RECORD EXTRACTS:
▬▬▬▬▬▬
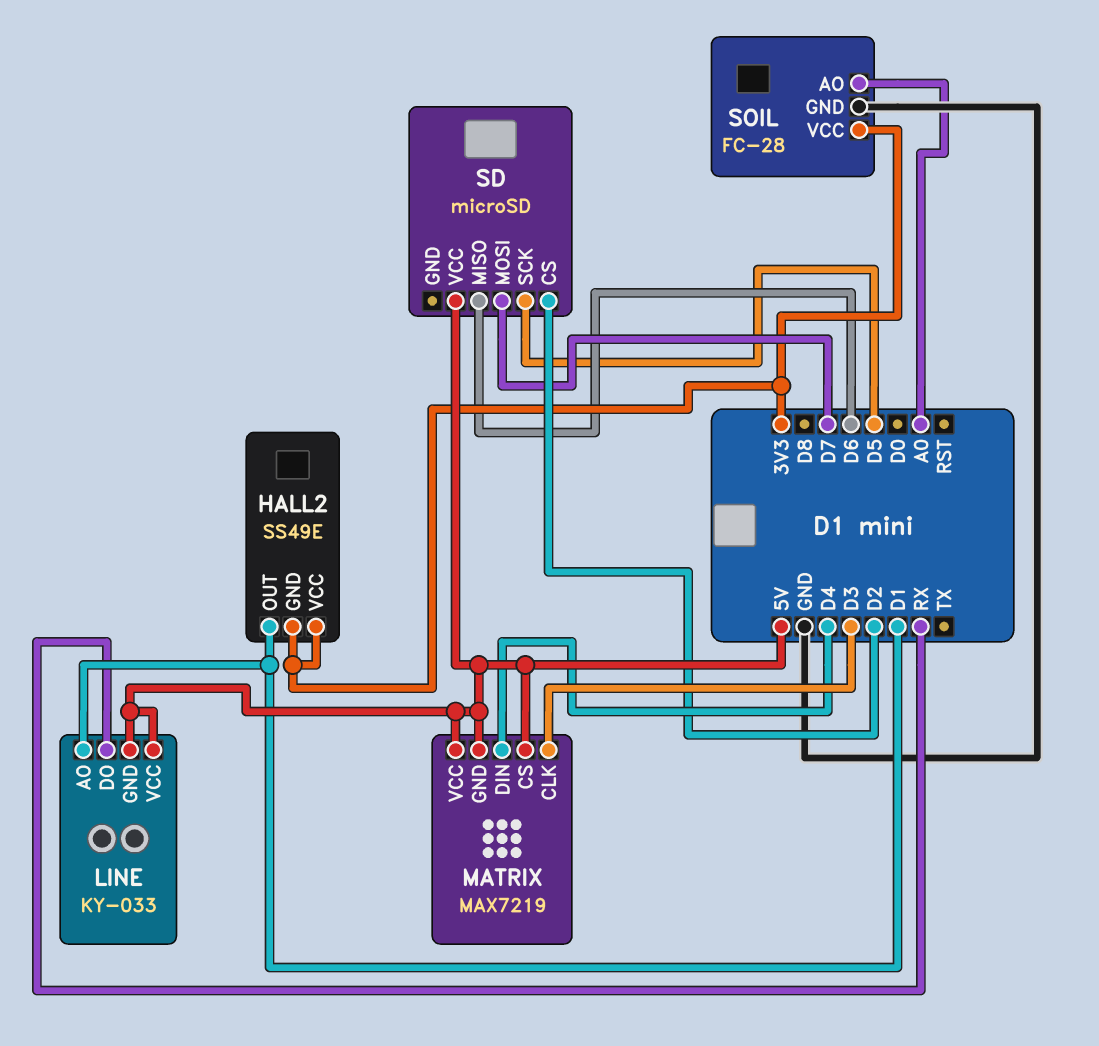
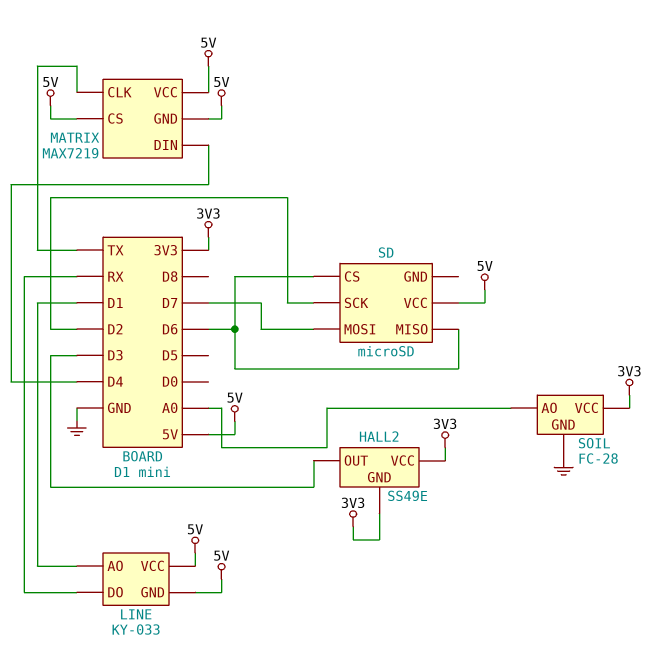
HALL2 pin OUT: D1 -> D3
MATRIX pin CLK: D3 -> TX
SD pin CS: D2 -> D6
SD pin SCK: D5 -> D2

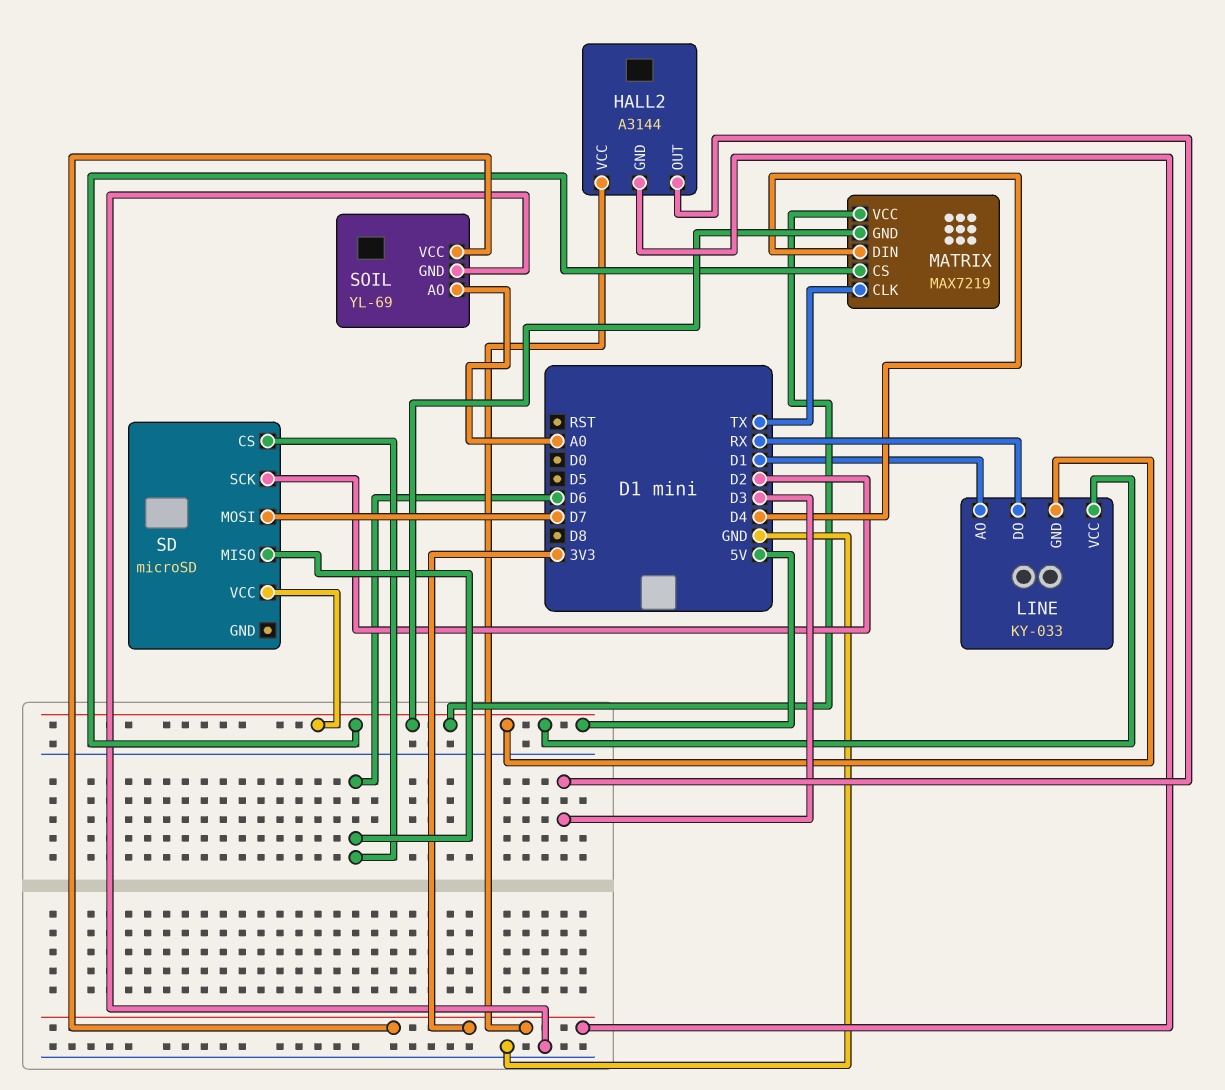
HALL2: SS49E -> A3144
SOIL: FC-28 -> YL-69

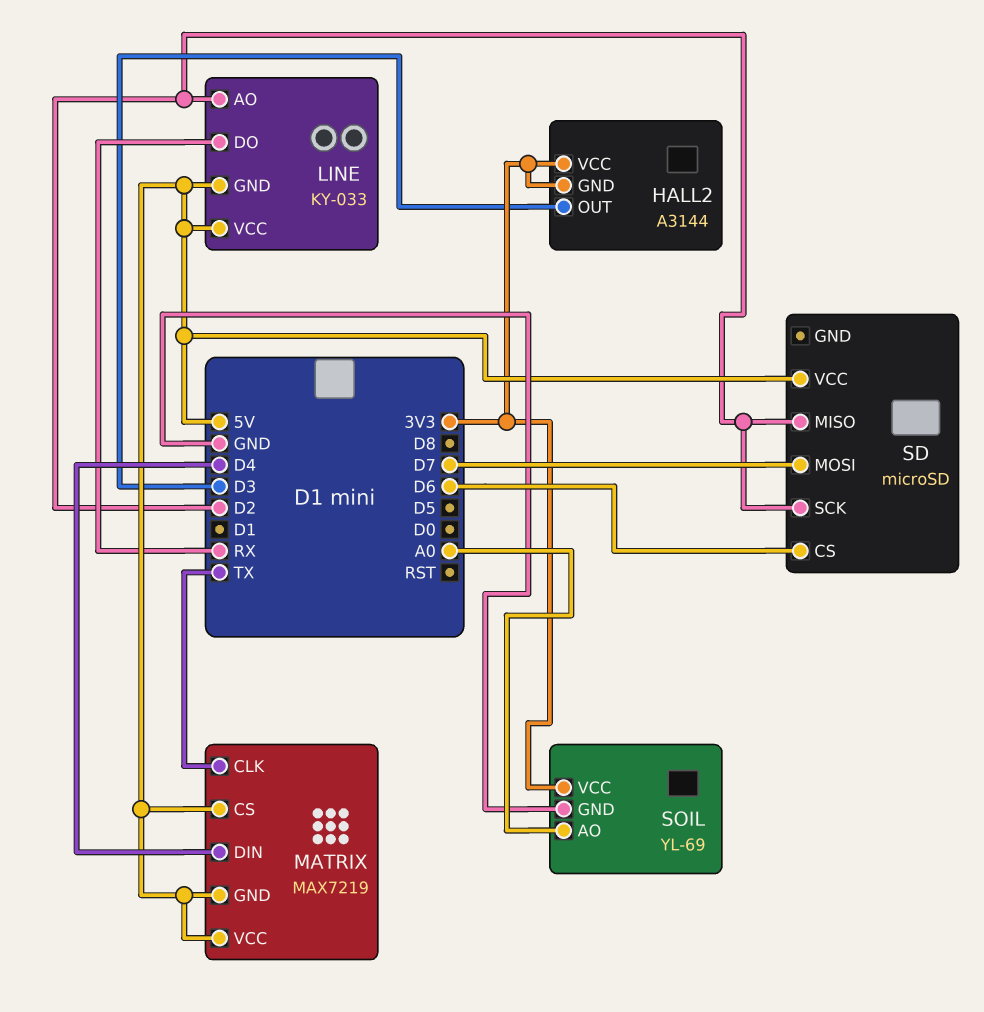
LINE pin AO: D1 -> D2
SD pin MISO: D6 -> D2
▬▬▬▬▬▬
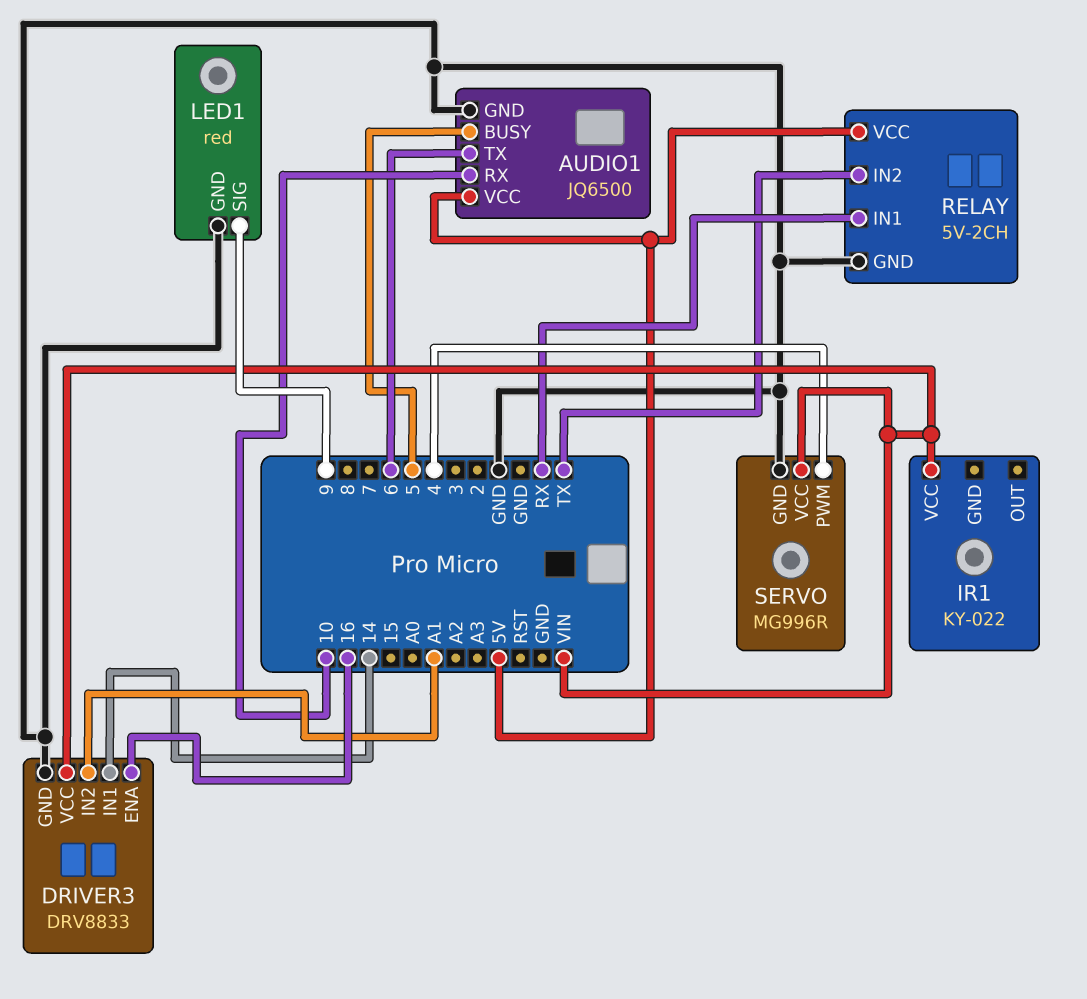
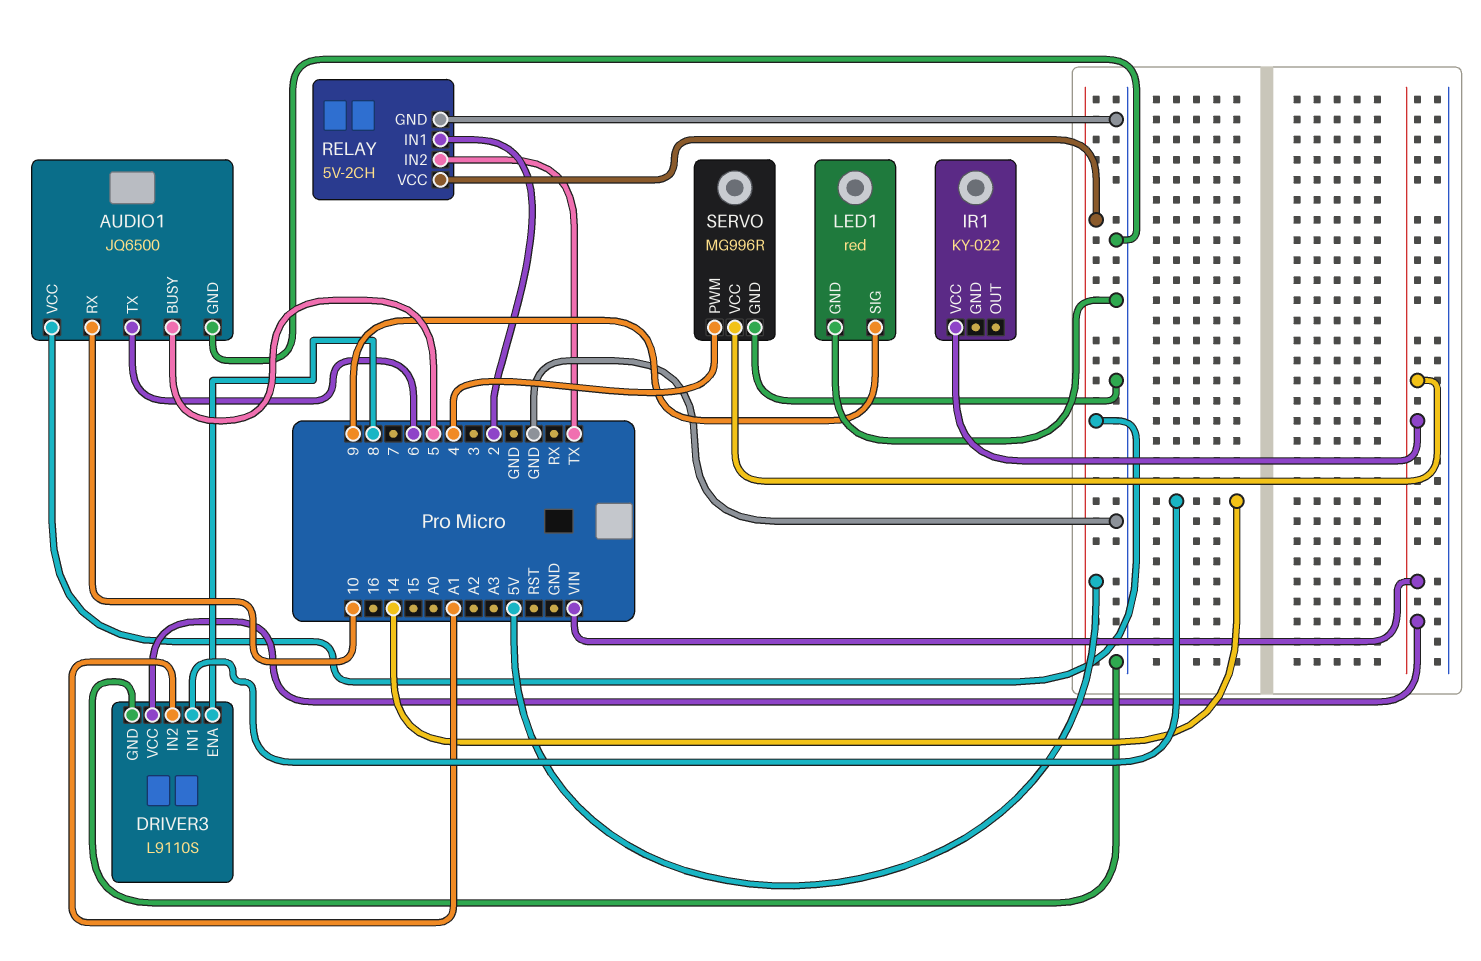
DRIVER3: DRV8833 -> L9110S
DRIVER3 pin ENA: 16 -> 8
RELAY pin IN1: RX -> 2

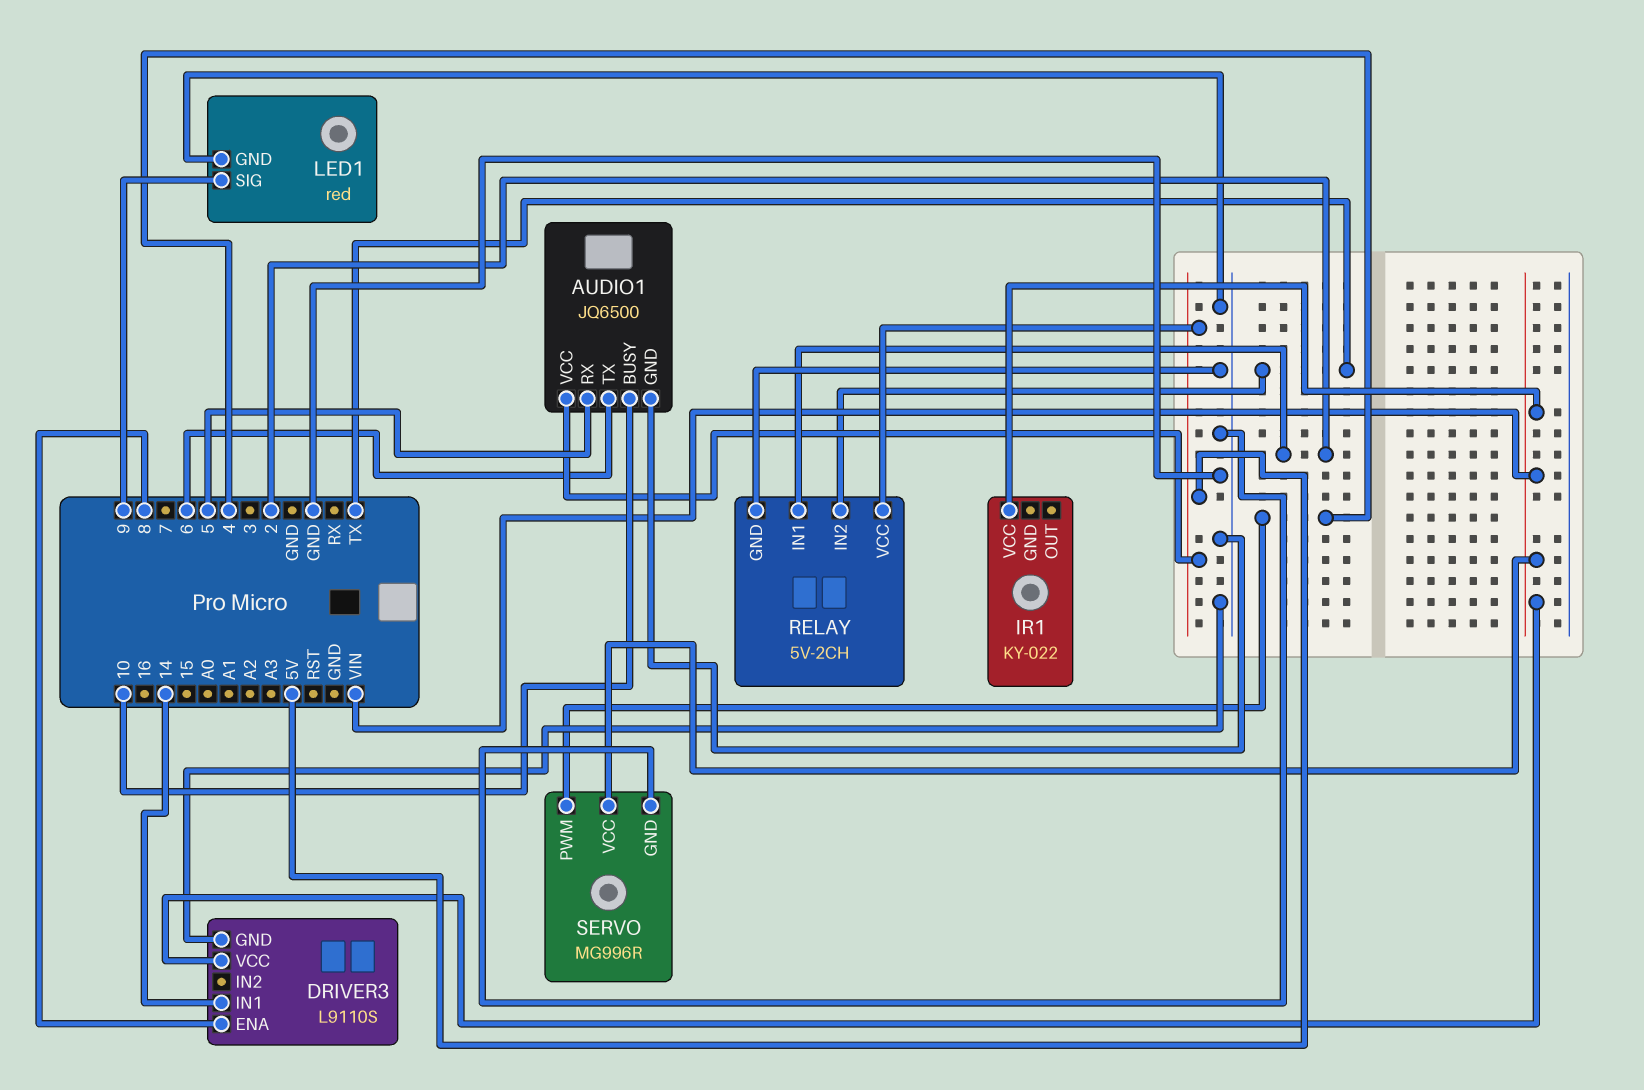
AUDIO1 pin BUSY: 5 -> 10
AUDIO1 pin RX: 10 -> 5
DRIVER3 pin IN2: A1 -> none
▬▬▬▬▬▬
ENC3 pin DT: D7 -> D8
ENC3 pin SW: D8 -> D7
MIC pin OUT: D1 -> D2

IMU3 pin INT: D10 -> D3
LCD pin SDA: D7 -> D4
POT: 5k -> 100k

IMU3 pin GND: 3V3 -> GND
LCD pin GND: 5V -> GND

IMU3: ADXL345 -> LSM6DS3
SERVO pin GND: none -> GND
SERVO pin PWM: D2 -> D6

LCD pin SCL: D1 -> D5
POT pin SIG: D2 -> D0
▬▬▬▬▬▬
EXERCISE PROMPT: The answer consists of every line above in which the word "SERVO" occurs.

SOLUTION TO THIS EXERCISE:
SERVO pin GND: none -> GND
SERVO pin PWM: D2 -> D6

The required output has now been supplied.